From the line below containing "BT pin RXD: D8 -> D5" to the final line, print each line exactly as written. No pictures belong in the copy.
-- THE DATA follows --
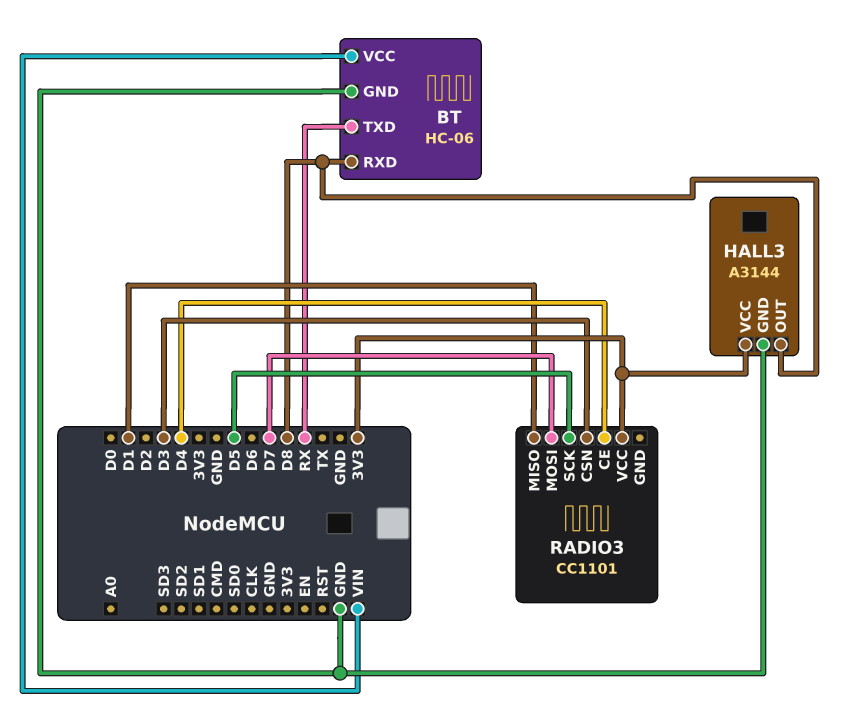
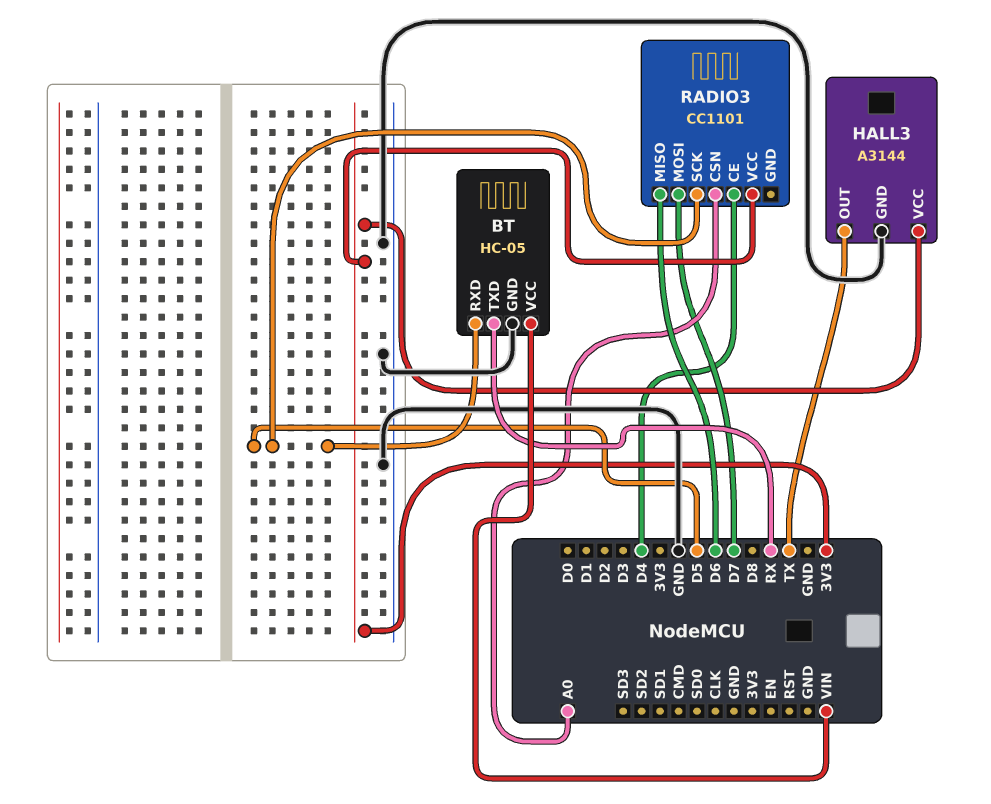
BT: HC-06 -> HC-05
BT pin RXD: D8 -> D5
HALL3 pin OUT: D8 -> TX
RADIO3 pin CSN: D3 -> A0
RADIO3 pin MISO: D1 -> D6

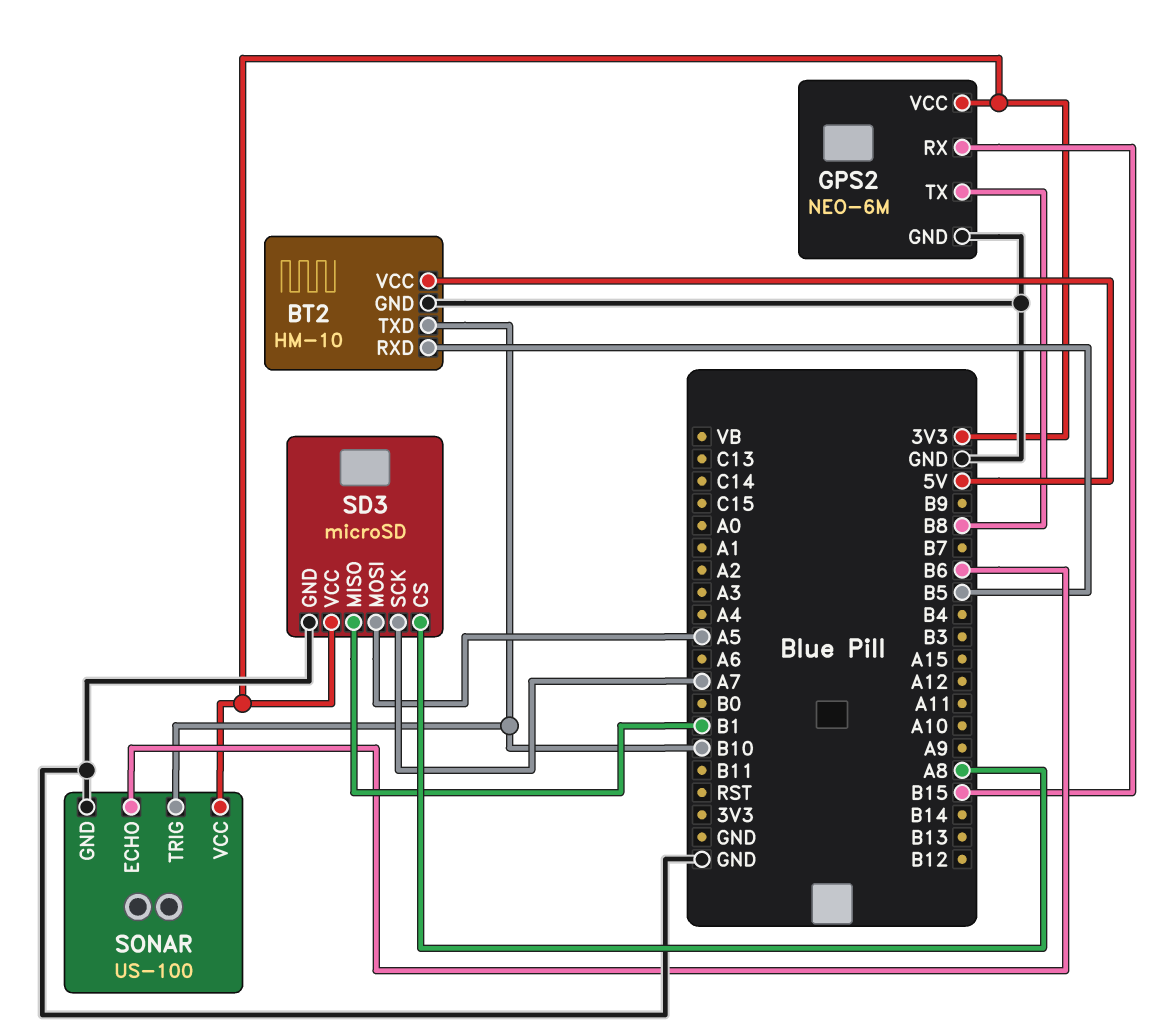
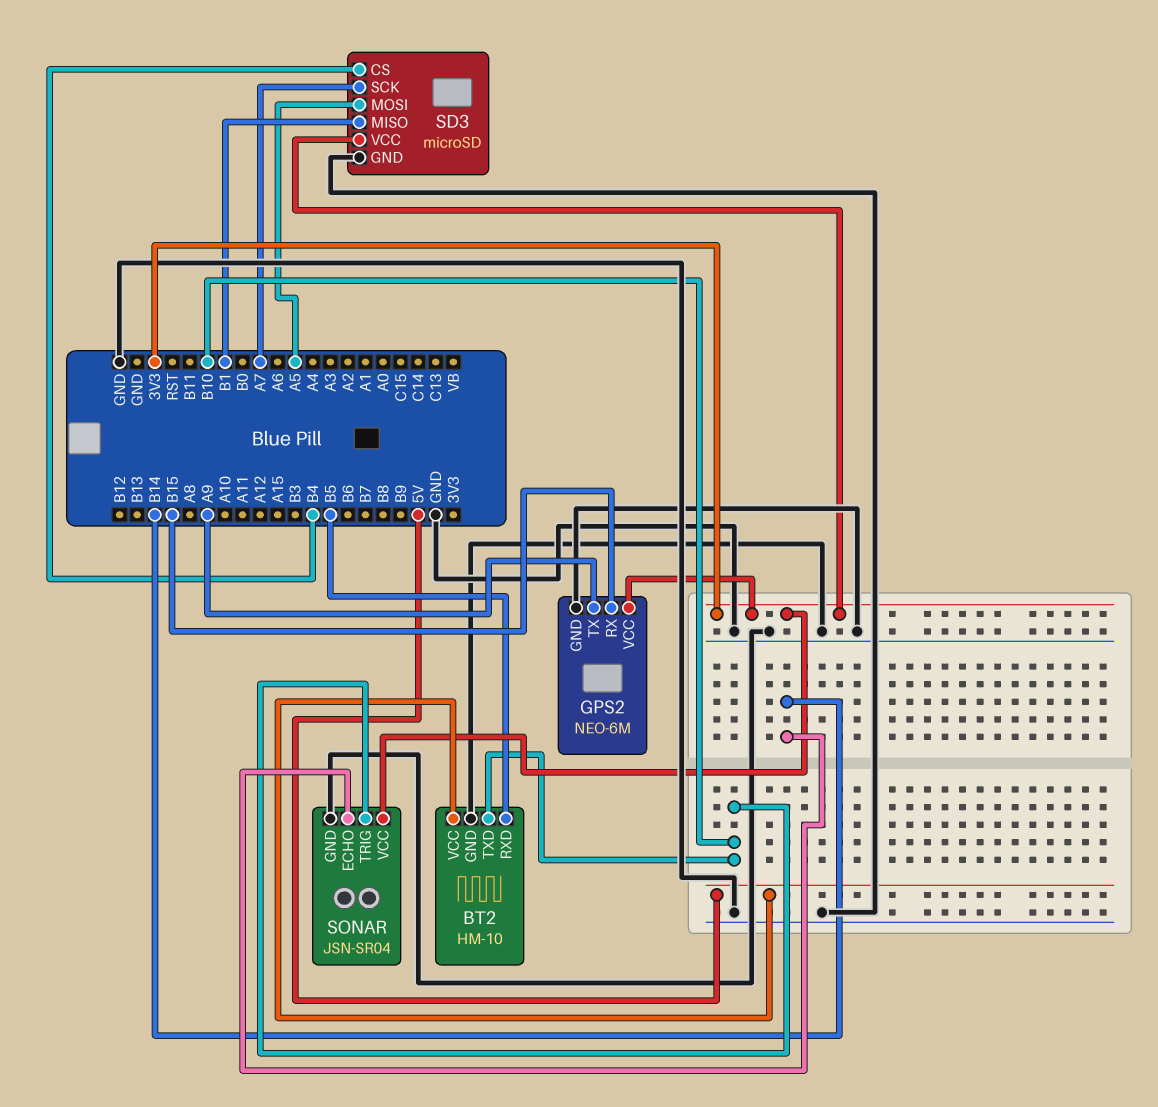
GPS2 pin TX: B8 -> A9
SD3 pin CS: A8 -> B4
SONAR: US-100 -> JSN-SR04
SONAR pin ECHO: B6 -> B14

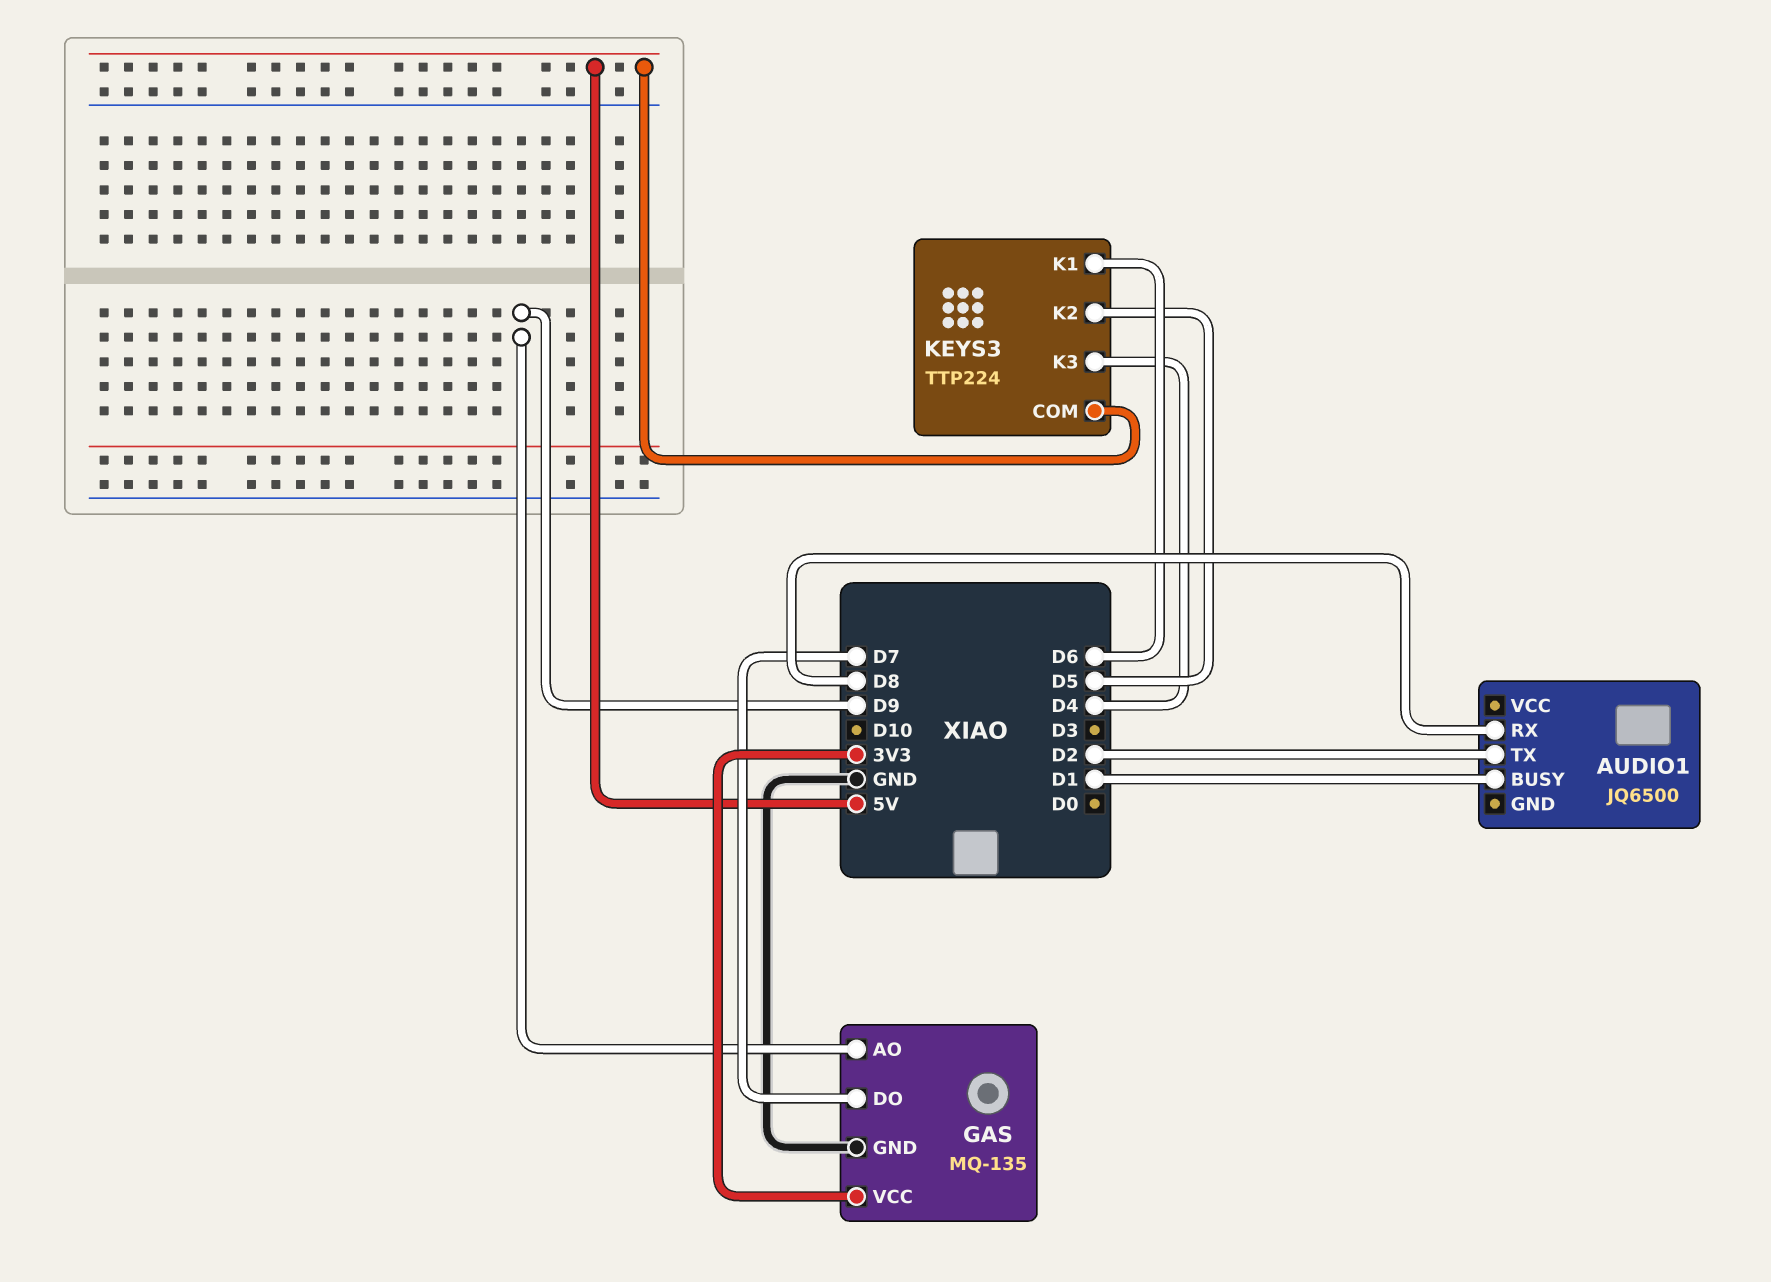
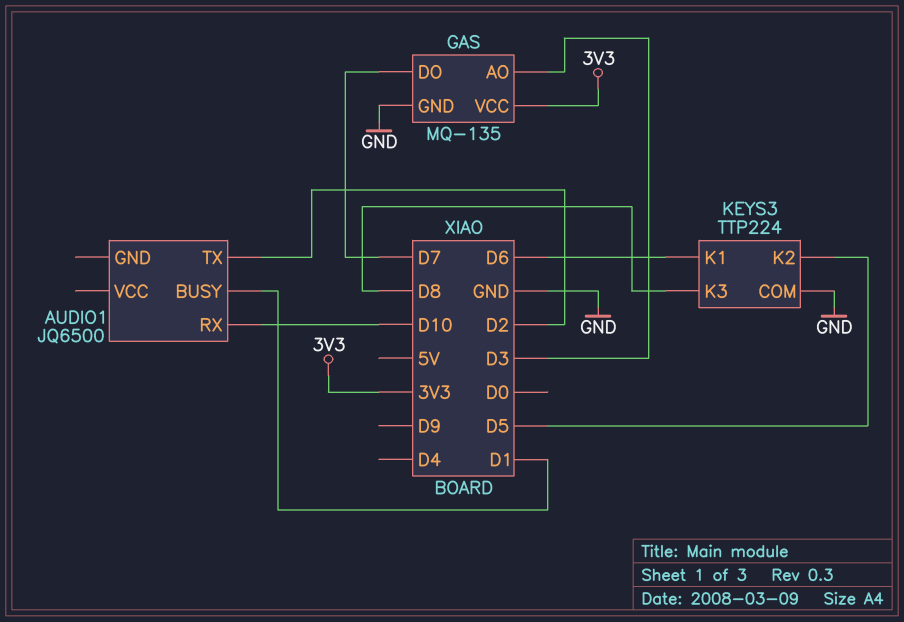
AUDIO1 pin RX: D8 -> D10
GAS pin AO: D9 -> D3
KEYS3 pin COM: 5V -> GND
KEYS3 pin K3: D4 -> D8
-- THE DATA concluded --
RESULT FOR THIS TASK:
BT pin RXD: D8 -> D5
HALL3 pin OUT: D8 -> TX
RADIO3 pin CSN: D3 -> A0
RADIO3 pin MISO: D1 -> D6

GPS2 pin TX: B8 -> A9
SD3 pin CS: A8 -> B4
SONAR: US-100 -> JSN-SR04
SONAR pin ECHO: B6 -> B14

AUDIO1 pin RX: D8 -> D10
GAS pin AO: D9 -> D3
KEYS3 pin COM: 5V -> GND
KEYS3 pin K3: D4 -> D8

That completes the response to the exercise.